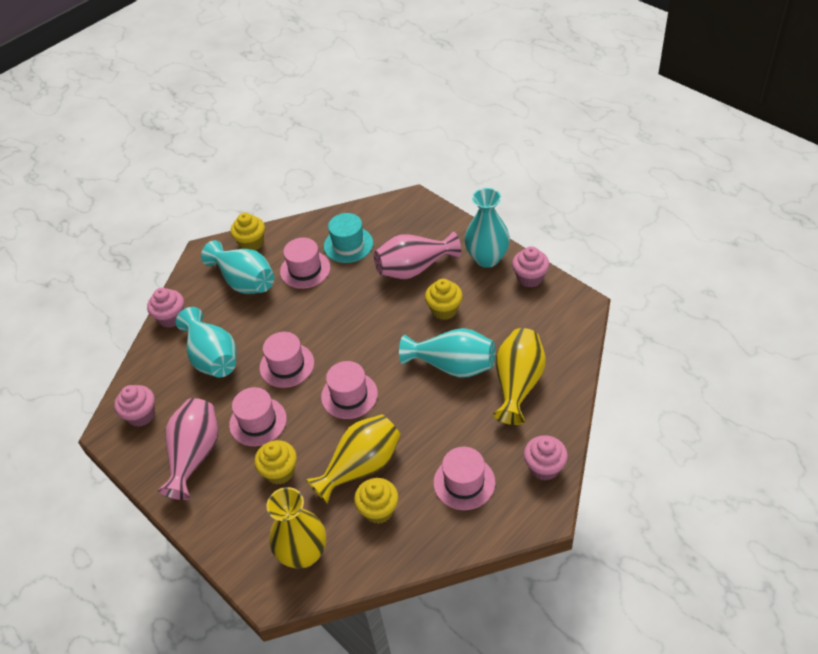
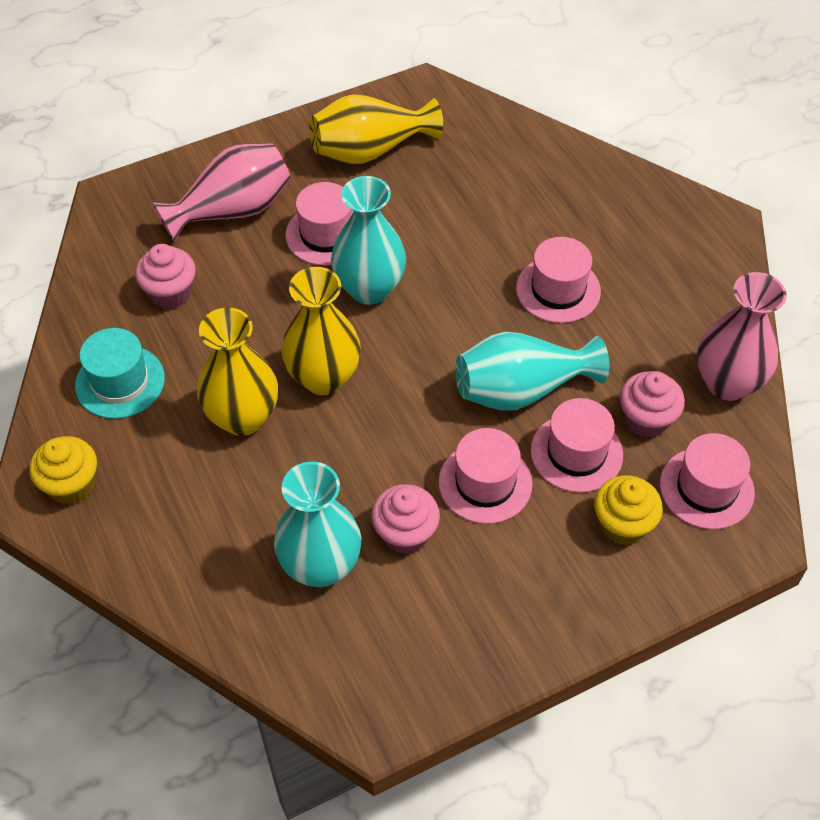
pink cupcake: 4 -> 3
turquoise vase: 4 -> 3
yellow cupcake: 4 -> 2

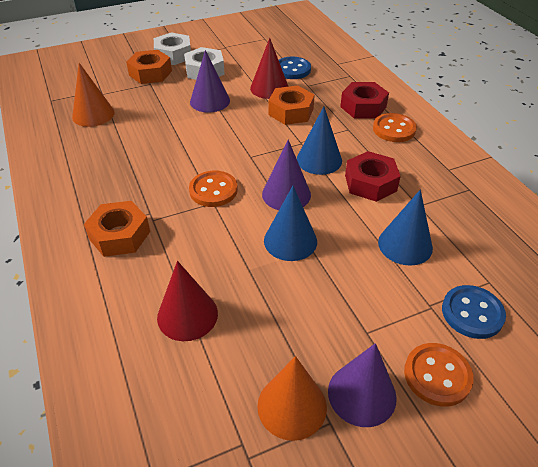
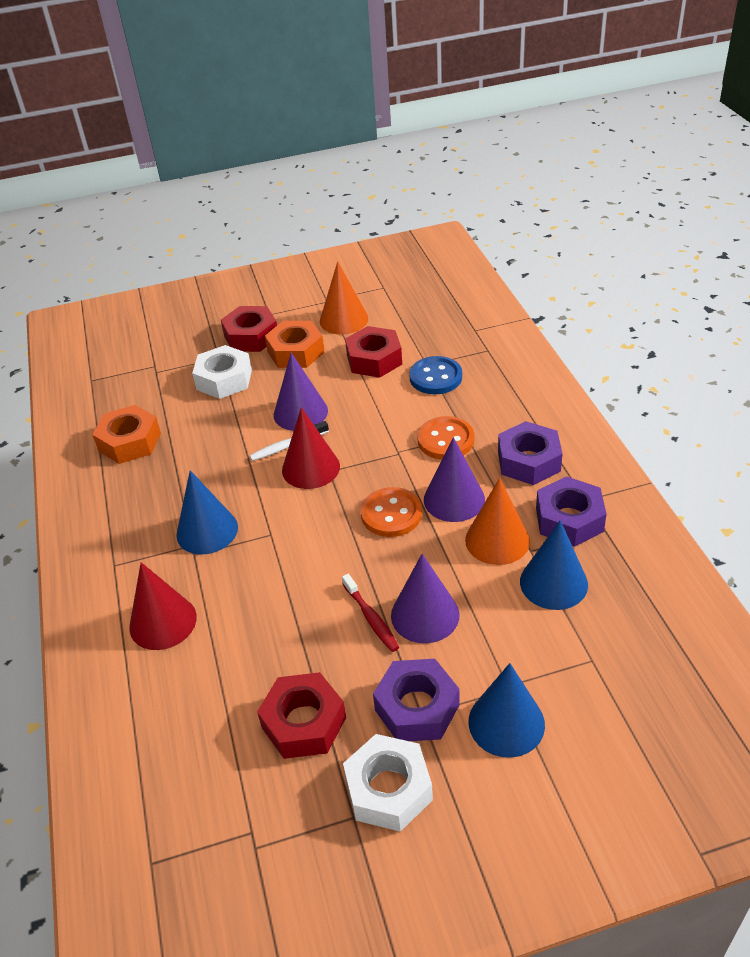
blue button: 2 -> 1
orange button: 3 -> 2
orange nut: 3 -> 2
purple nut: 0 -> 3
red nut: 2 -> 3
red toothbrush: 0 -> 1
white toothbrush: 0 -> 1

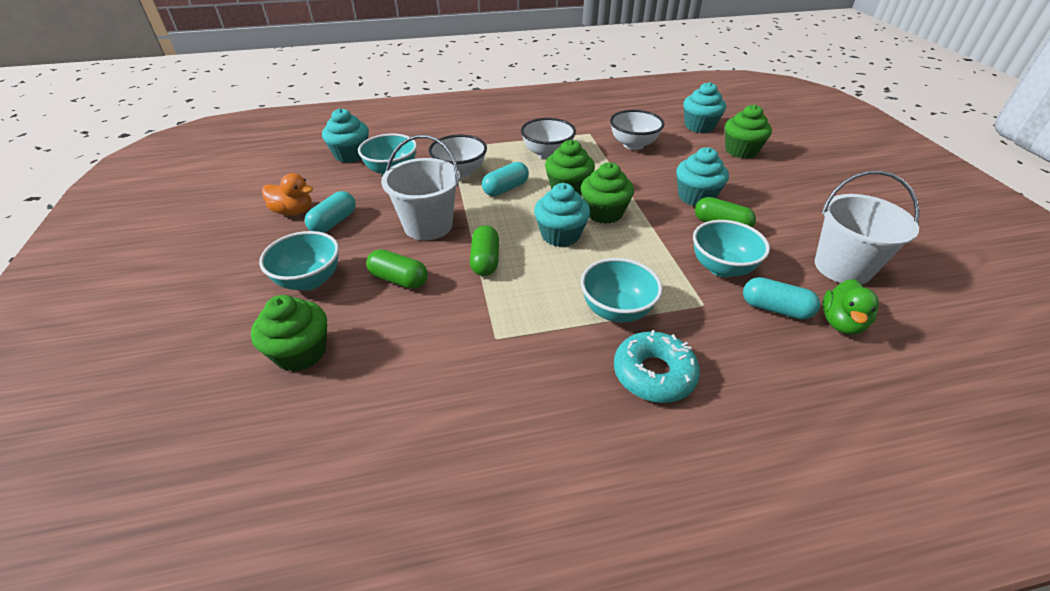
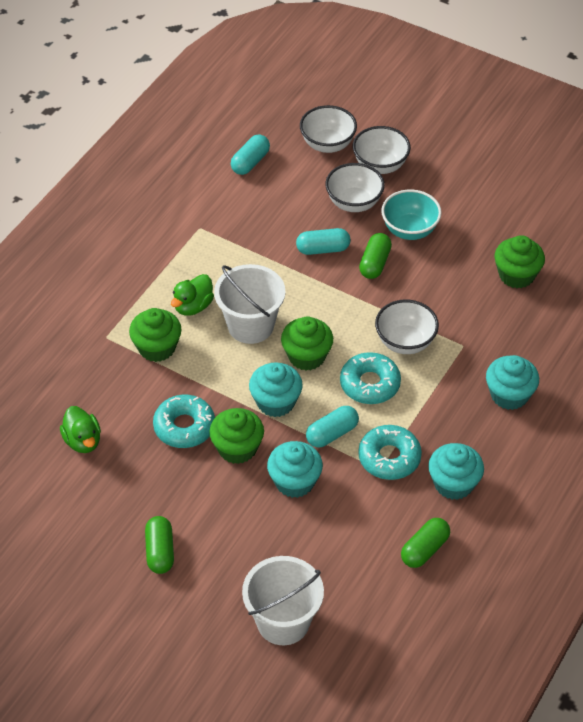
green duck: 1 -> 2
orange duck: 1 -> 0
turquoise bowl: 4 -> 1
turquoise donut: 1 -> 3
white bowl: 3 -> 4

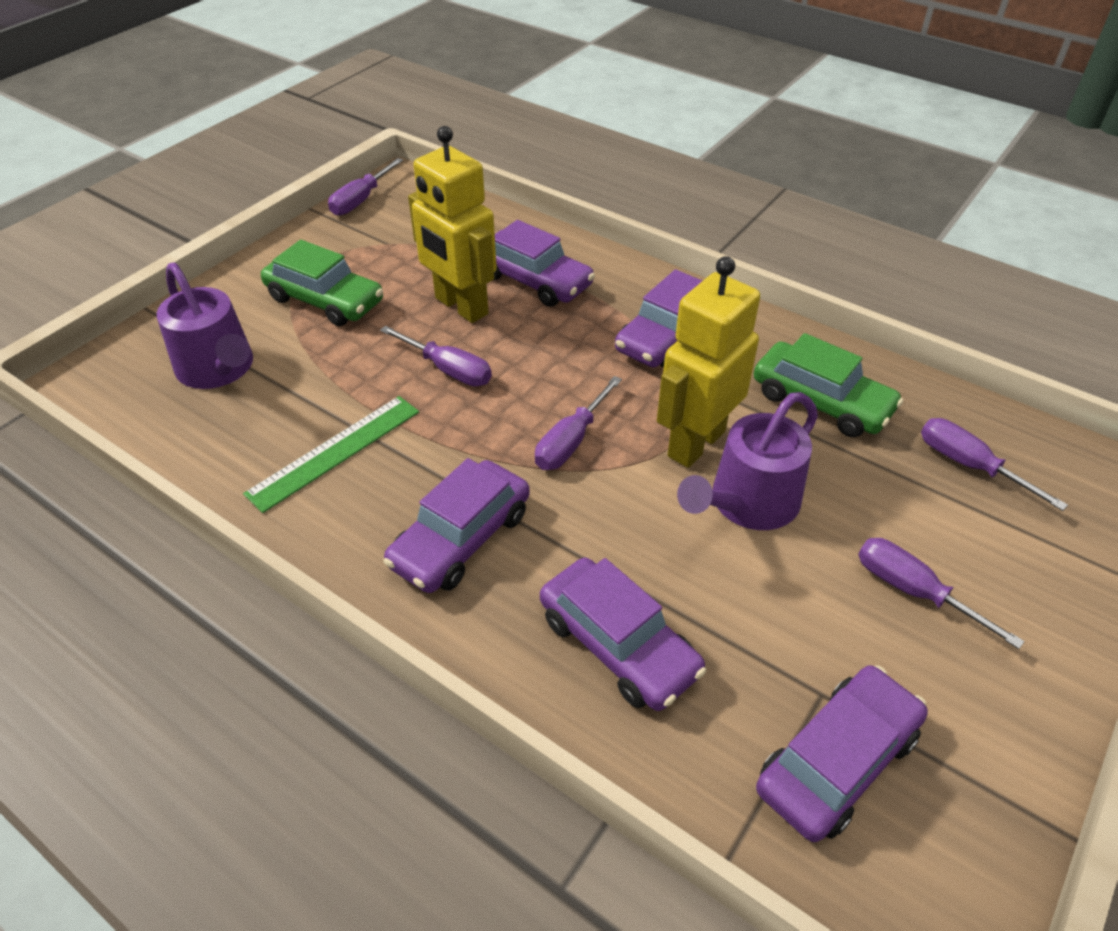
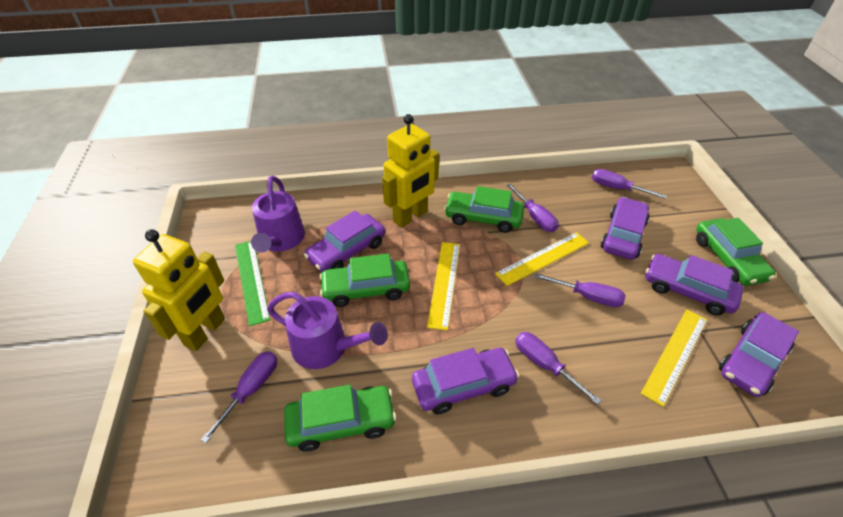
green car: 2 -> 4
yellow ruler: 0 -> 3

Your instructions
Print the lines from the line containing "white toothbrush: 0 -> 1" through the last line of the listing, exactly as they stand, and leave any pictures out.

Answer box
white toothbrush: 0 -> 1

green duck: 1 -> 2
orange duck: 1 -> 0
turquoise bowl: 4 -> 1
turquoise donut: 1 -> 3
white bowl: 3 -> 4

green car: 2 -> 4
yellow ruler: 0 -> 3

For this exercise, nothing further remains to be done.